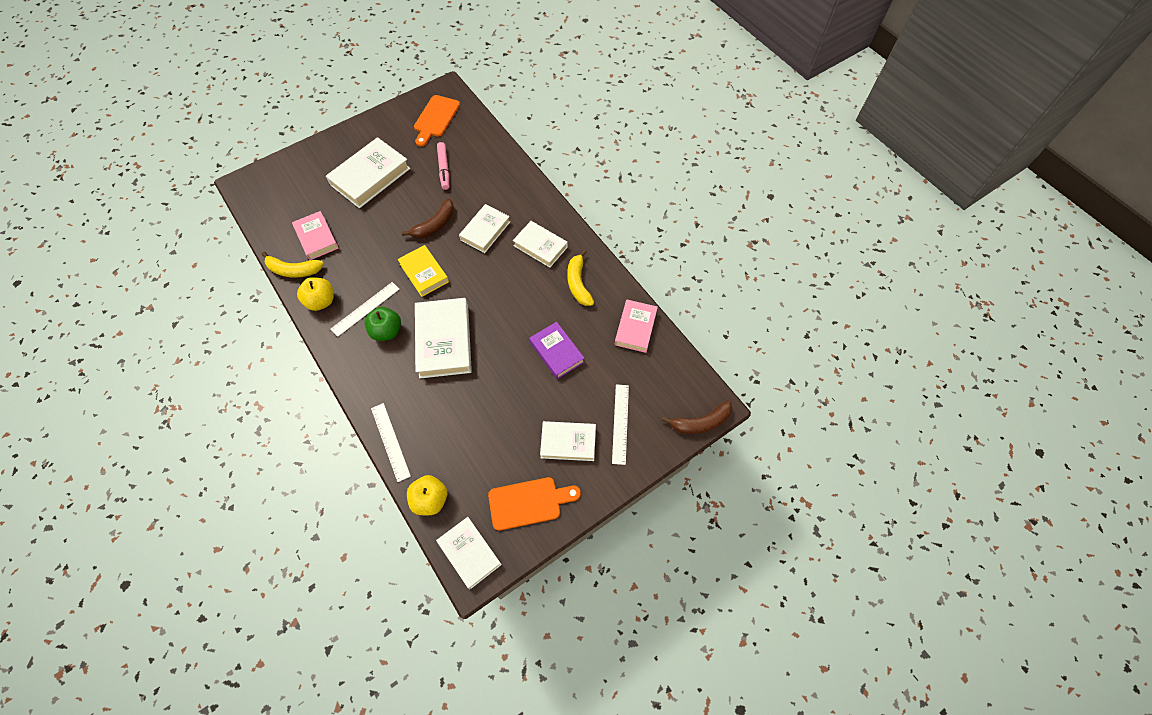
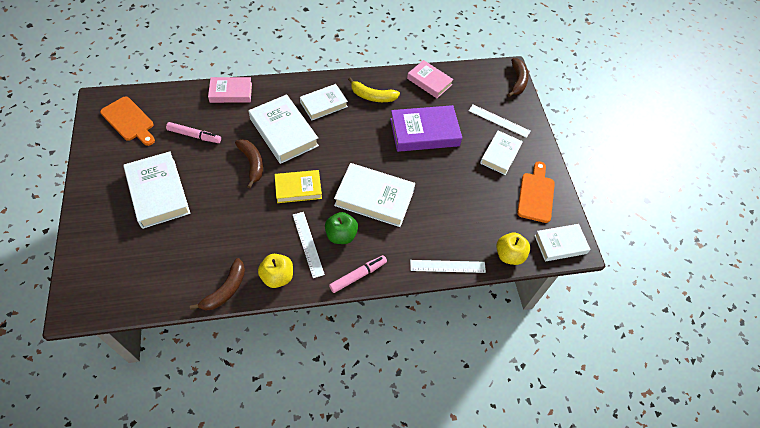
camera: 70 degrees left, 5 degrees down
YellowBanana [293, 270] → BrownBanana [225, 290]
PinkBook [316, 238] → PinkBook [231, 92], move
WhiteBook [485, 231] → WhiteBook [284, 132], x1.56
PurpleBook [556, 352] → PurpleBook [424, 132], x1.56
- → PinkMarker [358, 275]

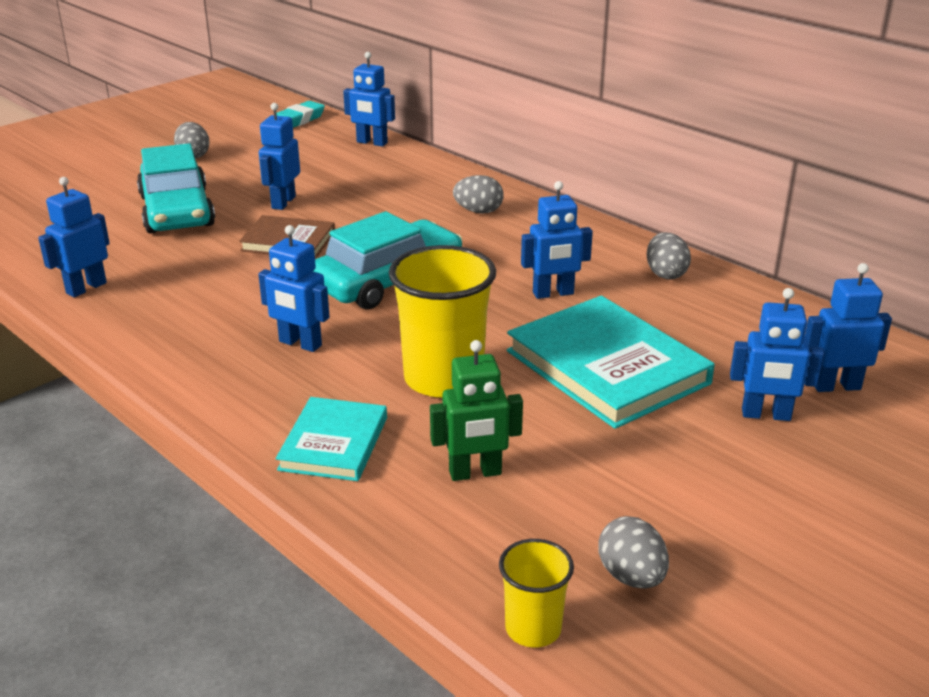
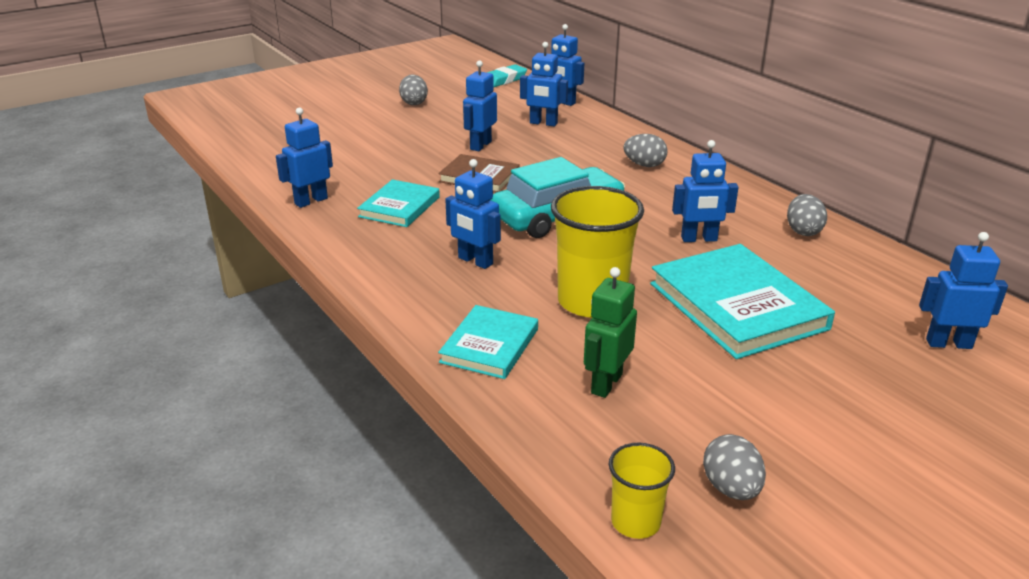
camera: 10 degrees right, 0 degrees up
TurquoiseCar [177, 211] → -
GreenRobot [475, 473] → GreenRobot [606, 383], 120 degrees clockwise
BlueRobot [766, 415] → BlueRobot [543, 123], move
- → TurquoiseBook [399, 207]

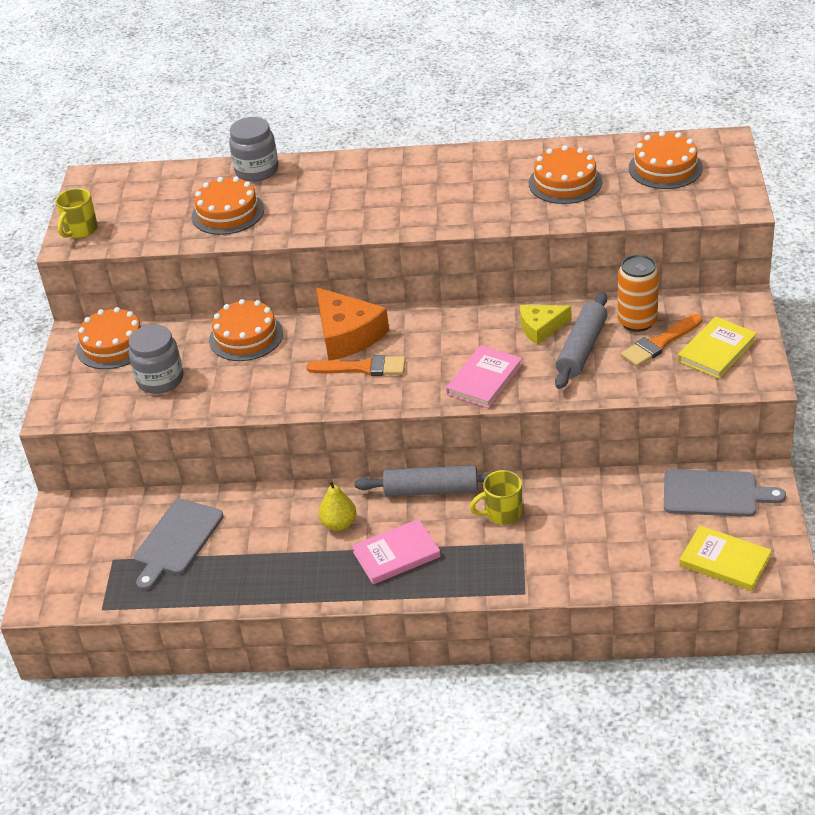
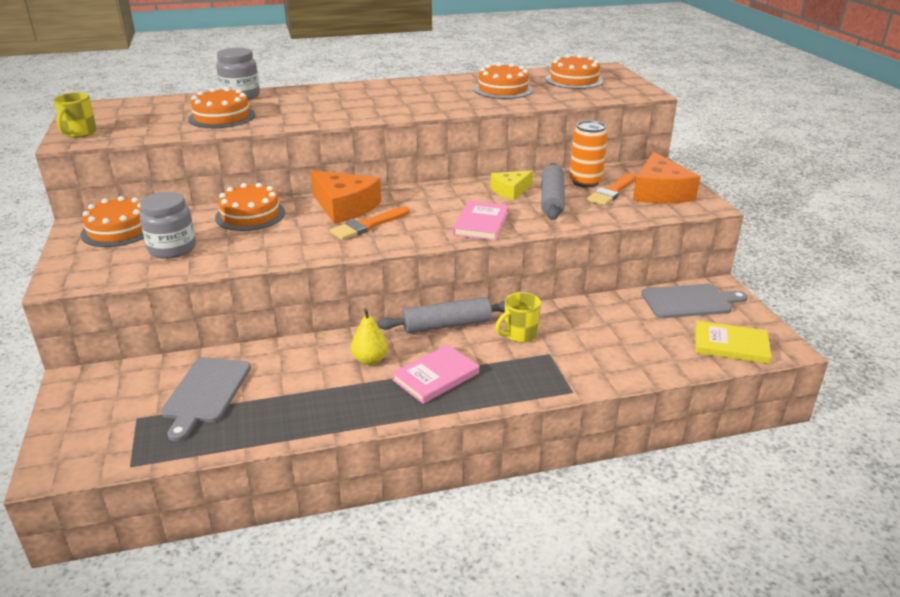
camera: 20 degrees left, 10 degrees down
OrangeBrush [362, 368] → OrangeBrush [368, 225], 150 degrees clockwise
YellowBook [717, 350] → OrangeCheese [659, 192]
--------------------
Only the lines from the one with "PurpleBook [556, 352]" through the last line of the records above are wanted, copied exactly and with pictures omitted.

PurpleBook [556, 352] → PurpleBook [424, 132], x1.56
- → PinkMarker [358, 275]

camera: 10 degrees right, 0 degrees up
TurquoiseCar [177, 211] → -
GreenRobot [475, 473] → GreenRobot [606, 383], 120 degrees clockwise
BlueRobot [766, 415] → BlueRobot [543, 123], move
- → TurquoiseBook [399, 207]

camera: 20 degrees left, 10 degrees down
OrangeBrush [362, 368] → OrangeBrush [368, 225], 150 degrees clockwise
YellowBook [717, 350] → OrangeCheese [659, 192]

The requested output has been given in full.